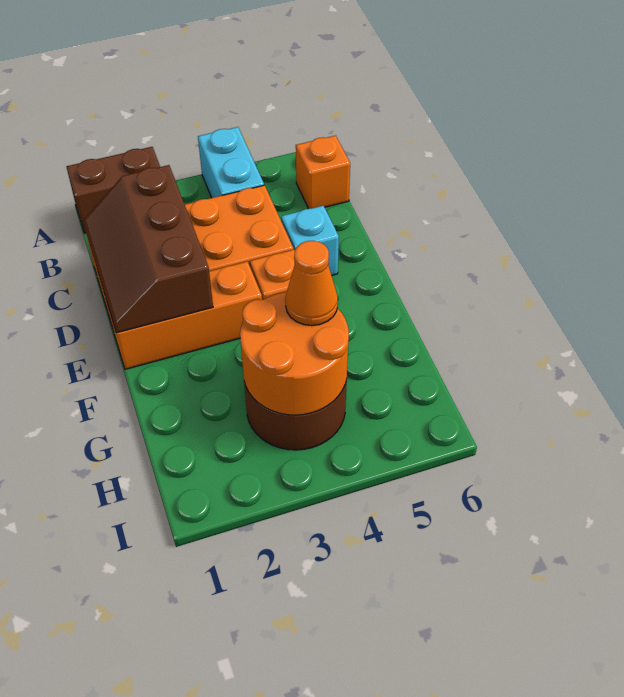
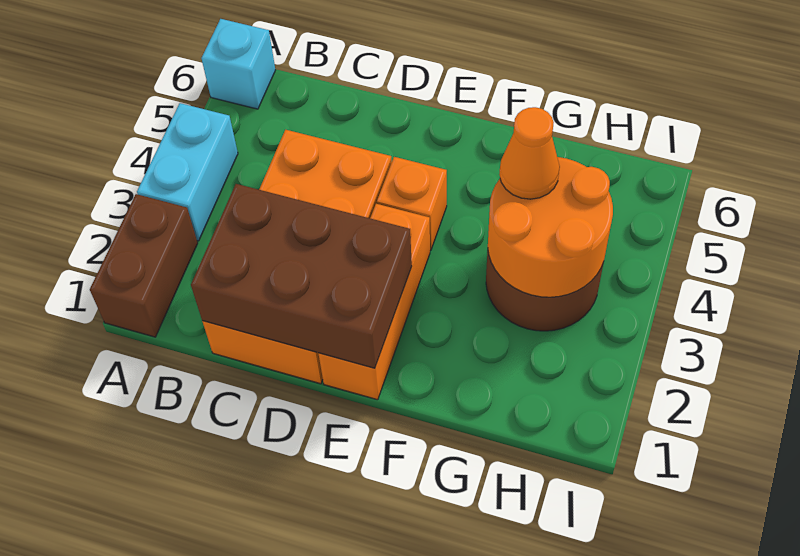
cyan brick A4:B4 level 1 -> cyan brick A3:A4 level 1
orange brick B6 level 1 -> none
brown slope C1:E2 level 2 top 2 -> brown brick C1:E2 level 2
cyan brick D5 level 1 -> cyan brick A6 level 1

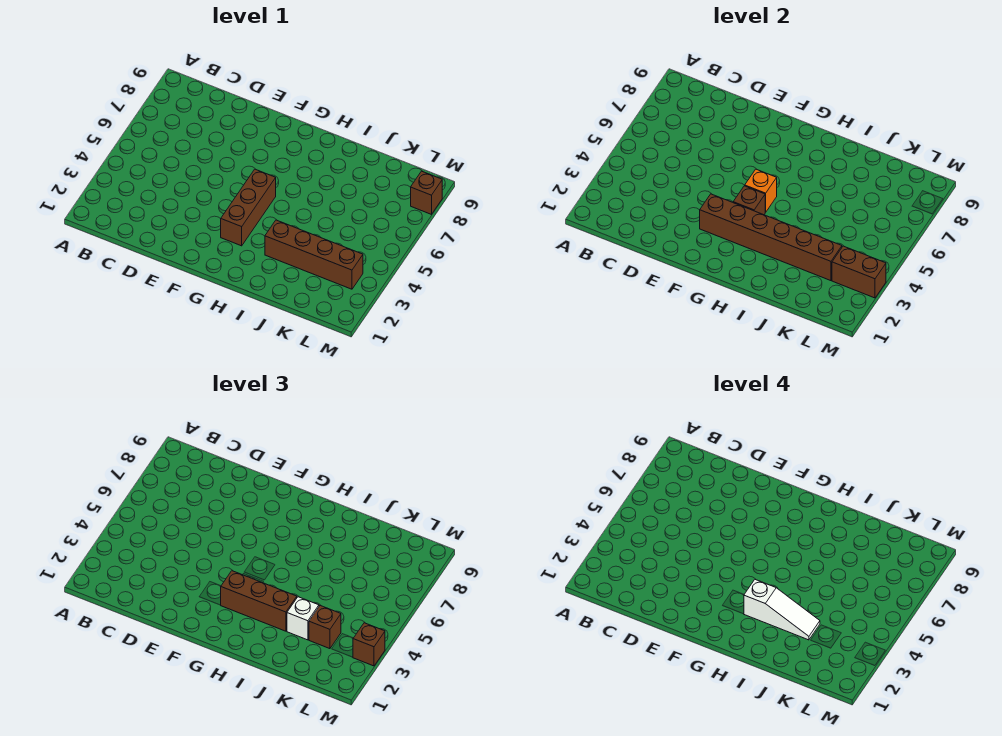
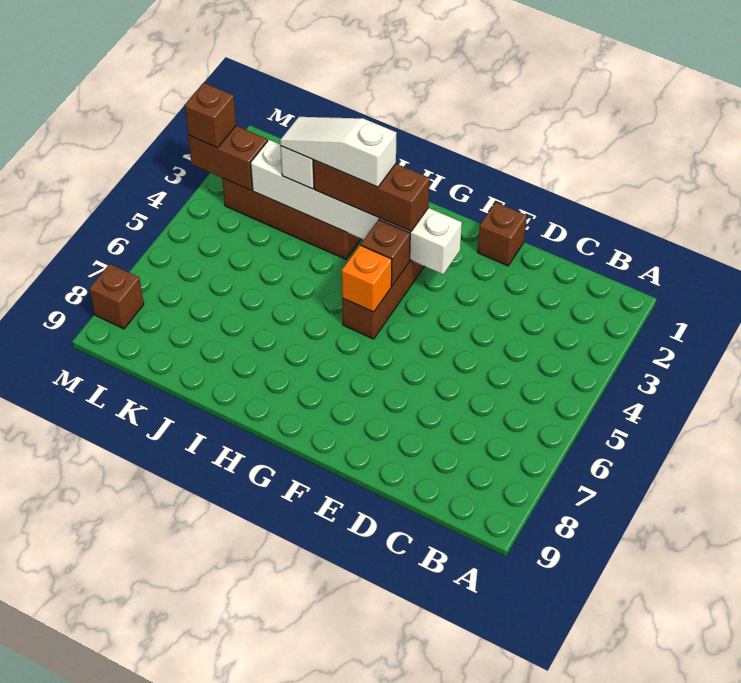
brown brick F3:K3 level 2 -> white brick F3:K3 level 2
brown brick K3 level 3 -> brown brick E1 level 1

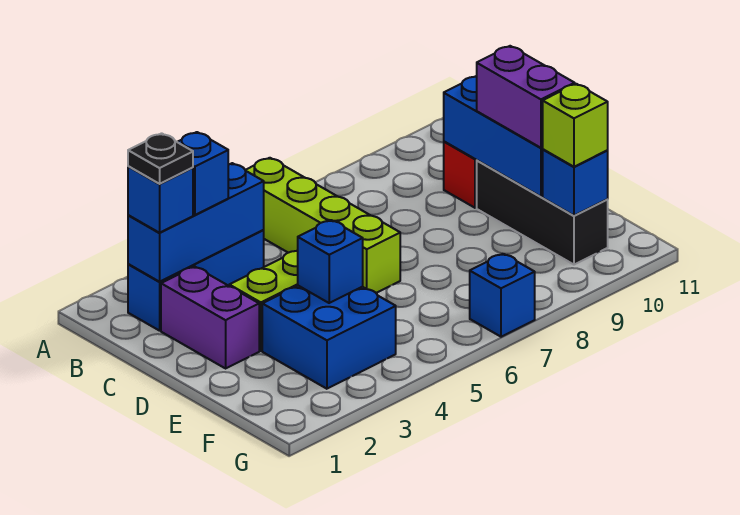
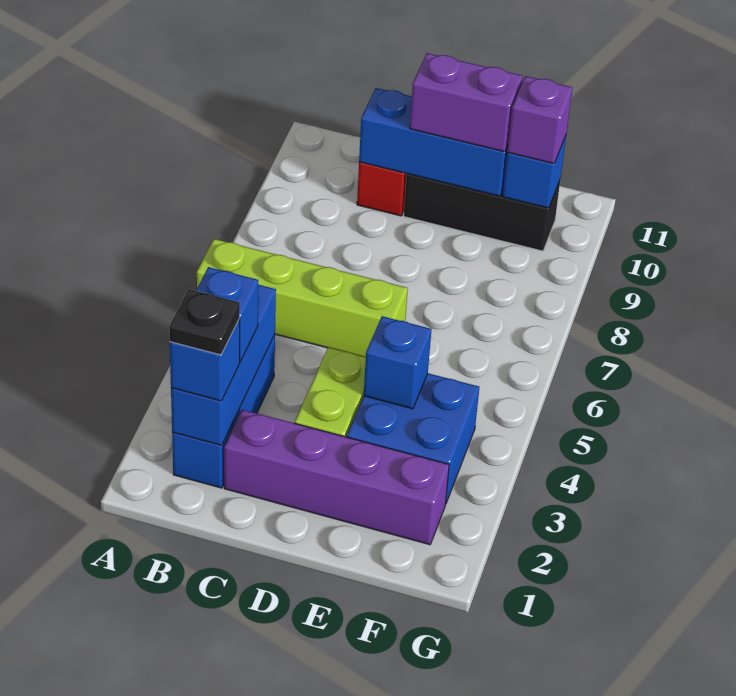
purple brick C2:D2 level 1 -> purple brick C2:F2 level 1
lime brick F10 level 3 -> purple brick F10 level 3
blue brick G7 level 1 -> none

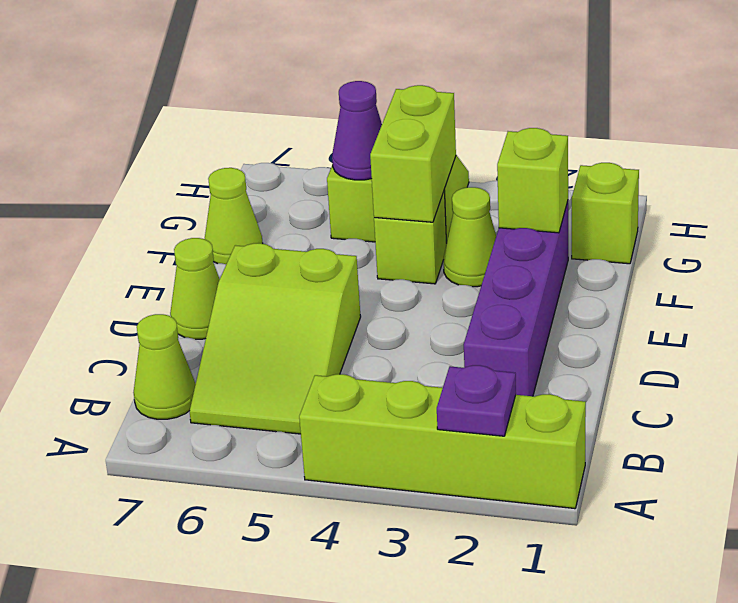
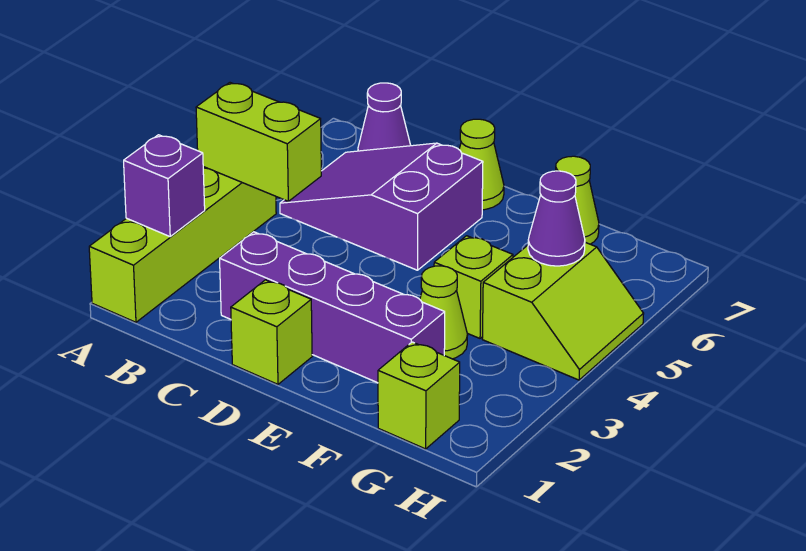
purple plate A2 level 2 -> purple brick A2 level 2
lime slope B5:D6 level 1 top D -> purple slope B5:D6 level 1 top D
lime cone B7 level 1 -> purple cone B7 level 1
lime brick F2 level 2 -> lime brick D1 level 1
lime brick F4:G4 level 2 -> lime brick A4:B4 level 2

* * * * * * *

> **Problem statement**
Please set down every record above exactly as it appears, leaving out the pictures.

> **Final answer**
cyan brick A4:B4 level 1 -> cyan brick A3:A4 level 1
orange brick B6 level 1 -> none
brown slope C1:E2 level 2 top 2 -> brown brick C1:E2 level 2
cyan brick D5 level 1 -> cyan brick A6 level 1

brown brick F3:K3 level 2 -> white brick F3:K3 level 2
brown brick K3 level 3 -> brown brick E1 level 1

purple brick C2:D2 level 1 -> purple brick C2:F2 level 1
lime brick F10 level 3 -> purple brick F10 level 3
blue brick G7 level 1 -> none

purple plate A2 level 2 -> purple brick A2 level 2
lime slope B5:D6 level 1 top D -> purple slope B5:D6 level 1 top D
lime cone B7 level 1 -> purple cone B7 level 1
lime brick F2 level 2 -> lime brick D1 level 1
lime brick F4:G4 level 2 -> lime brick A4:B4 level 2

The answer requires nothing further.